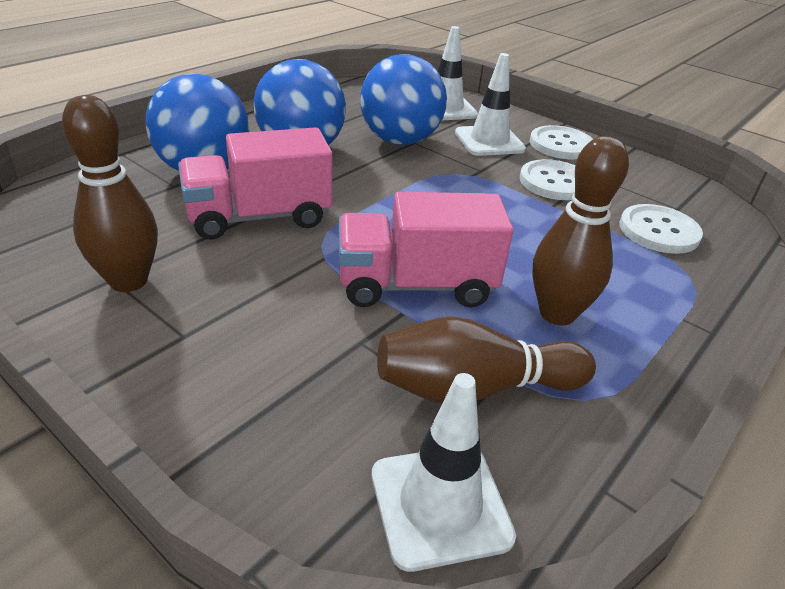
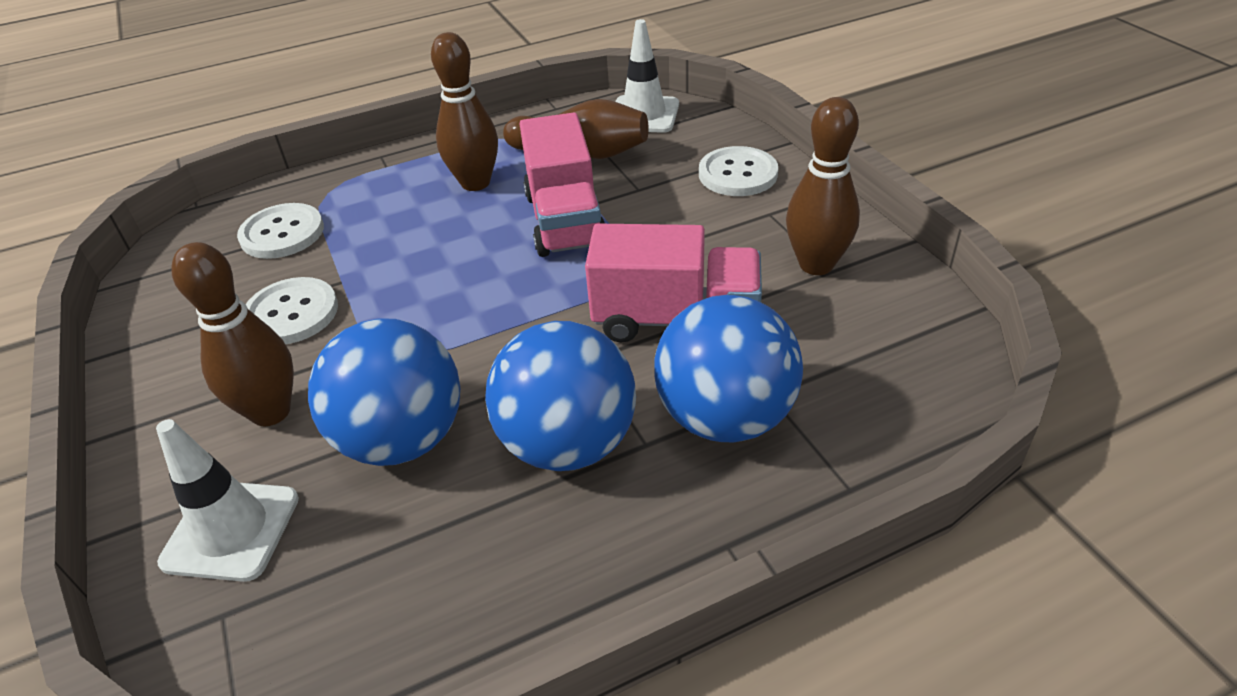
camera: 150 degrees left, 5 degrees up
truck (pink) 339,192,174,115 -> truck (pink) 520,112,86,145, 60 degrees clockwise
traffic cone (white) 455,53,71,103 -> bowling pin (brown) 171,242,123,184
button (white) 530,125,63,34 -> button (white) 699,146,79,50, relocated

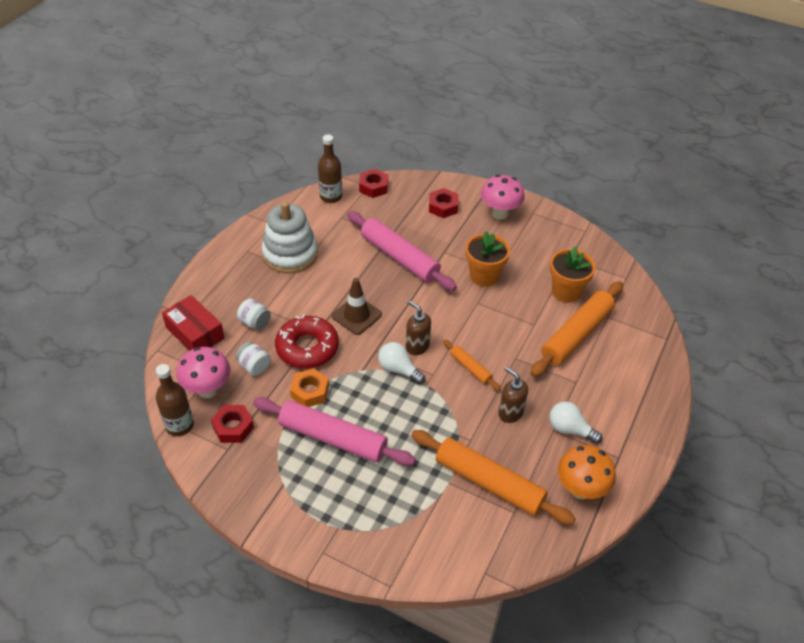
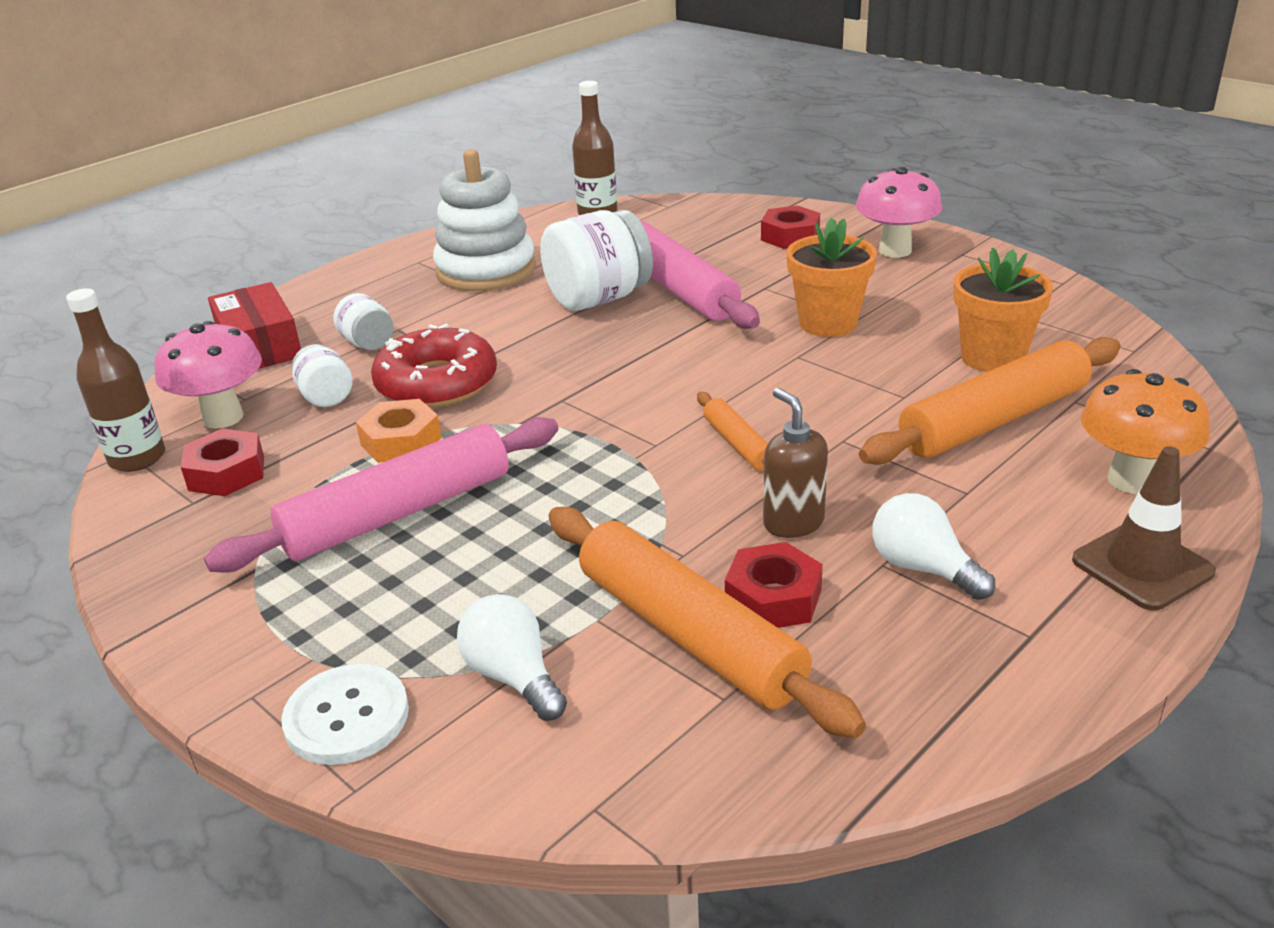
camera: 20 degrees right, 15 degrees down
rolling pin (pink) 253,397,163,69 -> rolling pin (pink) 204,417,354,156, 75 degrees counterclockwise
traffic cone (brown) 332,278,50,57 -> traffic cone (brown) 1072,446,144,165, relocated
nut (red) 359,169,29,29 -> nut (red) 725,542,98,86, relocated
light bulb (white) 378,342,47,42 -> light bulb (white) 457,594,110,127, relocated
soap dispenser (brown) 406,300,25,55 -> none
mushroom (orange) 558,445,58,54 -> mushroom (orange) 1081,369,129,125, relocated
none -> button (white) 281,664,128,101
none -> jar (white) 540,210,113,101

━━━━━━

How to complete this task -
Please return the full listing word for word, but without any pictures.

Response -
camera: 150 degrees left, 5 degrees up
truck (pink) 339,192,174,115 -> truck (pink) 520,112,86,145, 60 degrees clockwise
traffic cone (white) 455,53,71,103 -> bowling pin (brown) 171,242,123,184
button (white) 530,125,63,34 -> button (white) 699,146,79,50, relocated

camera: 20 degrees right, 15 degrees down
rolling pin (pink) 253,397,163,69 -> rolling pin (pink) 204,417,354,156, 75 degrees counterclockwise
traffic cone (brown) 332,278,50,57 -> traffic cone (brown) 1072,446,144,165, relocated
nut (red) 359,169,29,29 -> nut (red) 725,542,98,86, relocated
light bulb (white) 378,342,47,42 -> light bulb (white) 457,594,110,127, relocated
soap dispenser (brown) 406,300,25,55 -> none
mushroom (orange) 558,445,58,54 -> mushroom (orange) 1081,369,129,125, relocated
none -> button (white) 281,664,128,101
none -> jar (white) 540,210,113,101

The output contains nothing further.